▶ [Object change descriptions]:

______

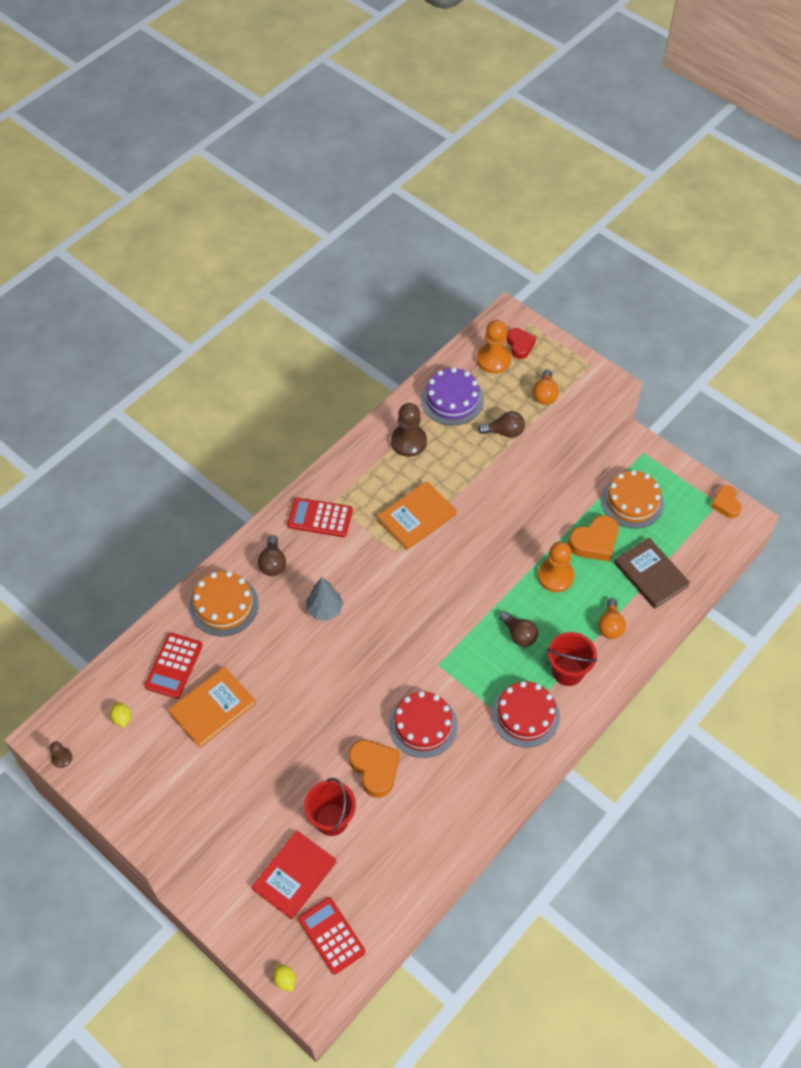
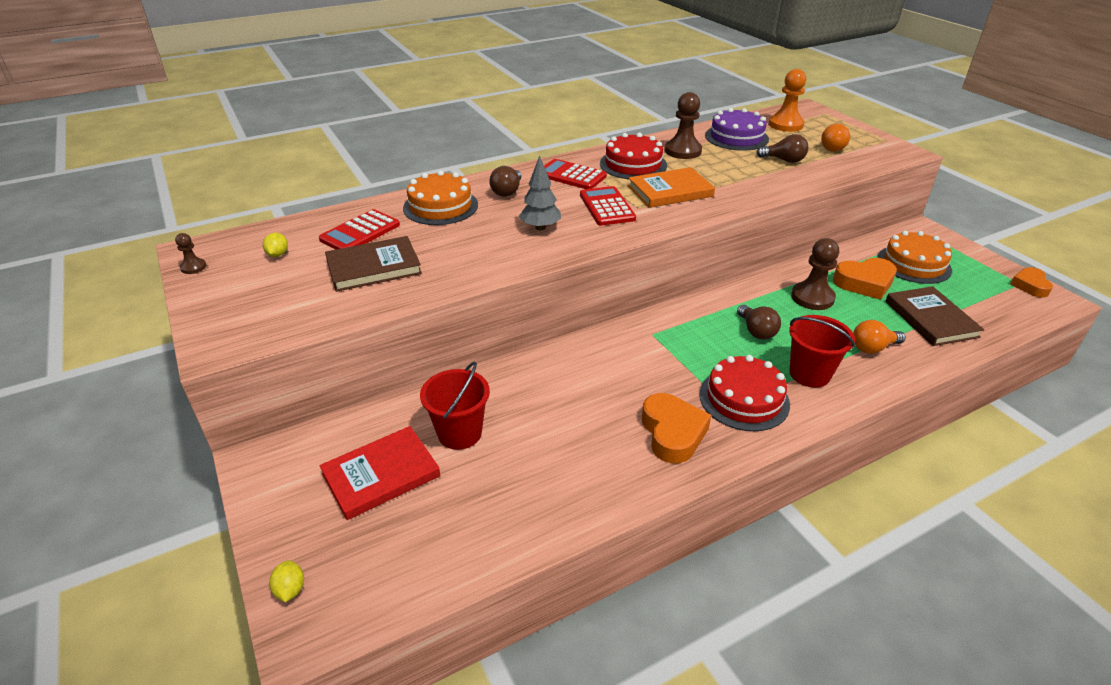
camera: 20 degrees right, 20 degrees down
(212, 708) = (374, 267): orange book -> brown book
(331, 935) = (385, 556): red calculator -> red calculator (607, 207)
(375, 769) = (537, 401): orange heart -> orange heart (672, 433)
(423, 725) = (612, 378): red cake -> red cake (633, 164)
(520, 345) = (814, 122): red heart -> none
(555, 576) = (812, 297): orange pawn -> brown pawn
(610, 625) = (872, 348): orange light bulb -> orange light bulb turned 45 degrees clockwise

______

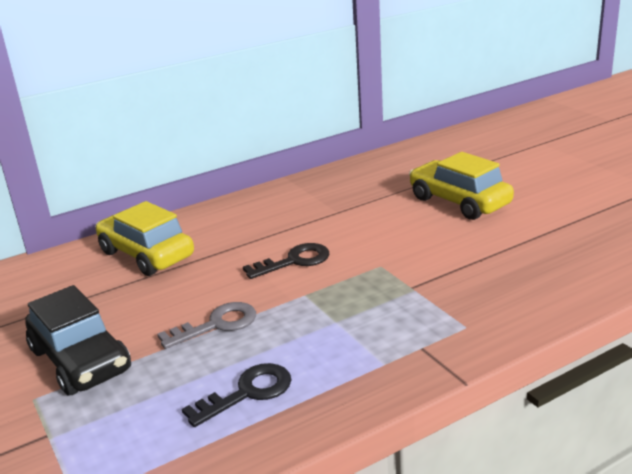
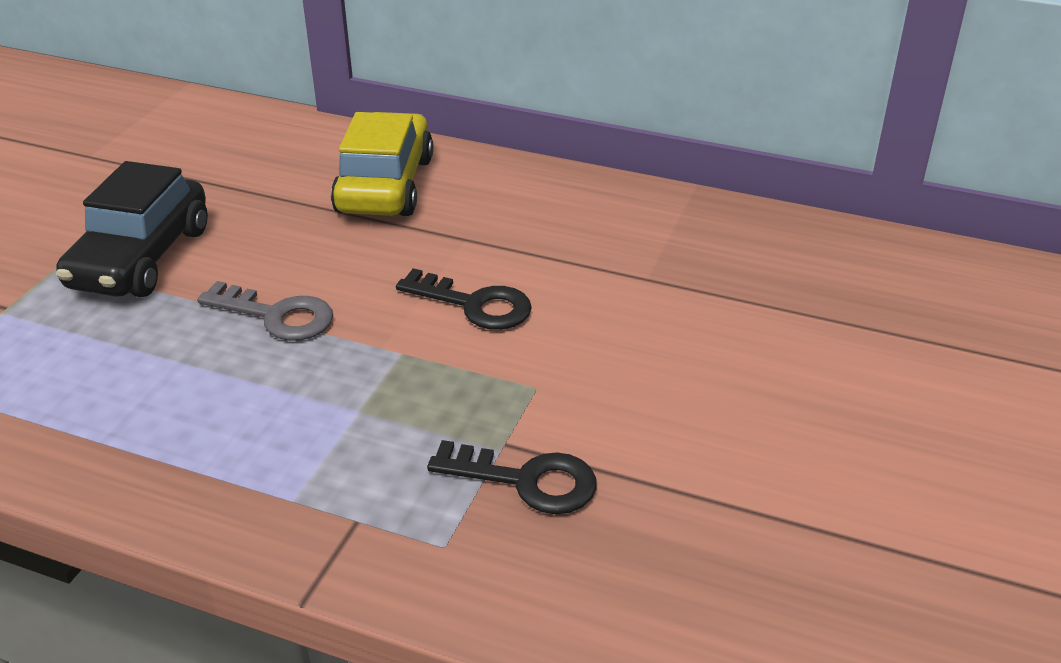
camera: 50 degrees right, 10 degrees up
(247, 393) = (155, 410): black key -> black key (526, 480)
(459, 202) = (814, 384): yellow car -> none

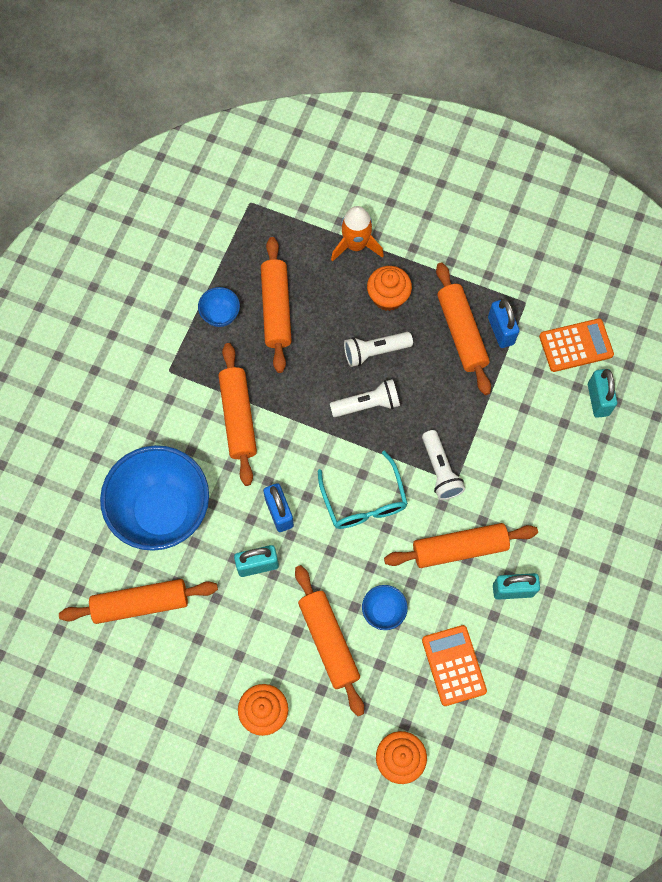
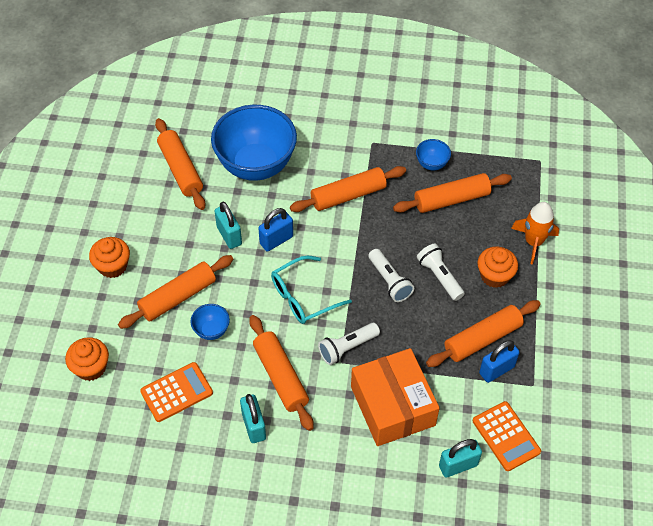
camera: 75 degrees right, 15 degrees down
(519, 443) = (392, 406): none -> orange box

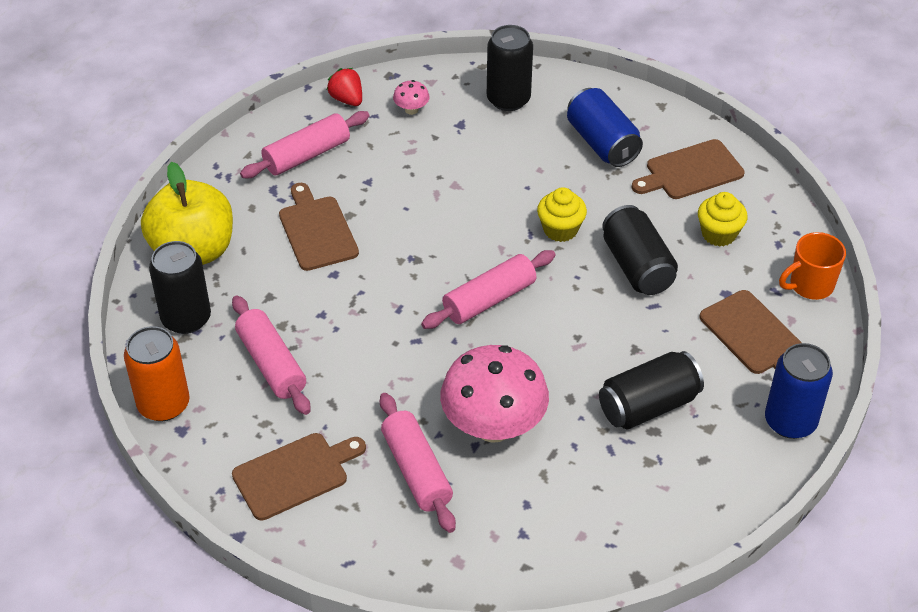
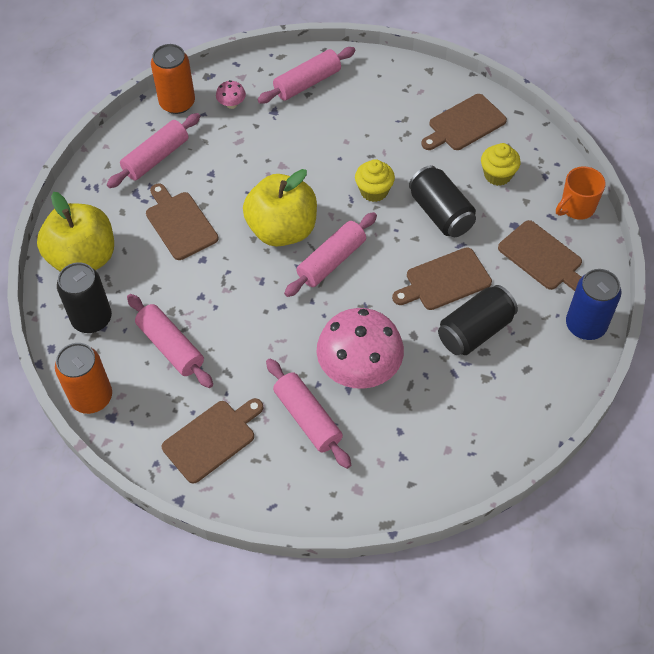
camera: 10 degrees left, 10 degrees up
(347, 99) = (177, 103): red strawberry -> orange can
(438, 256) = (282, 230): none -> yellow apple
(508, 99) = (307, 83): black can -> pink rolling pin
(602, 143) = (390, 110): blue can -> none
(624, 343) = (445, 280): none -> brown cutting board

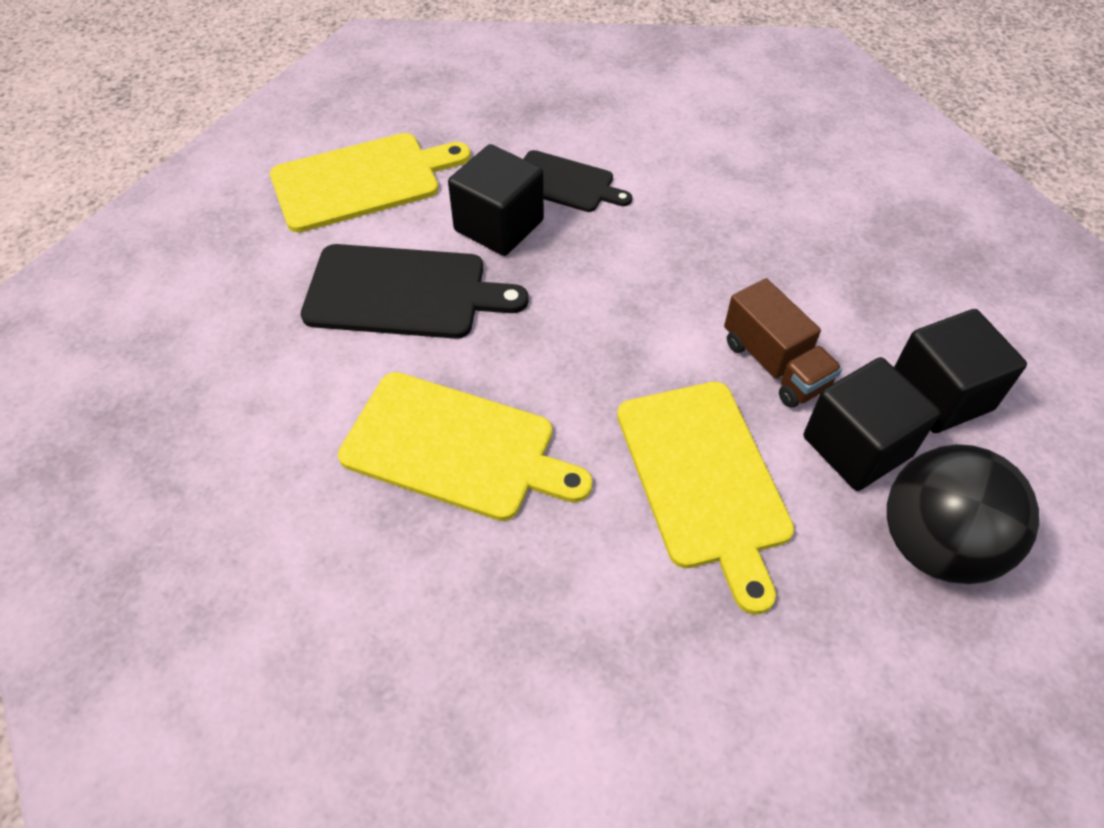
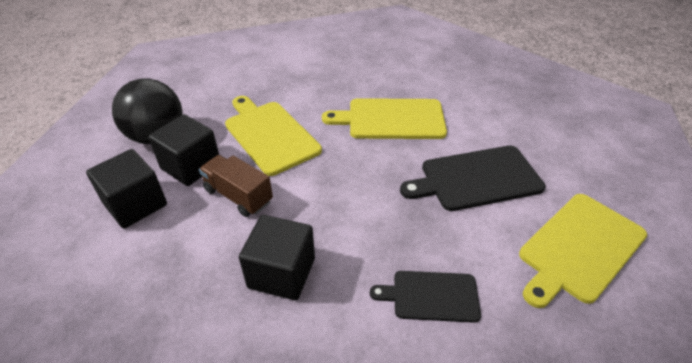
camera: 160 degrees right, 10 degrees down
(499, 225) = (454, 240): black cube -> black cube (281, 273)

______

▶ [Exercise aim]: What lines in the records above include the string "yellow"? Copy each one.

▶ [Answer]:
(459, 202) = (814, 384): yellow car -> none
(438, 256) = (282, 230): none -> yellow apple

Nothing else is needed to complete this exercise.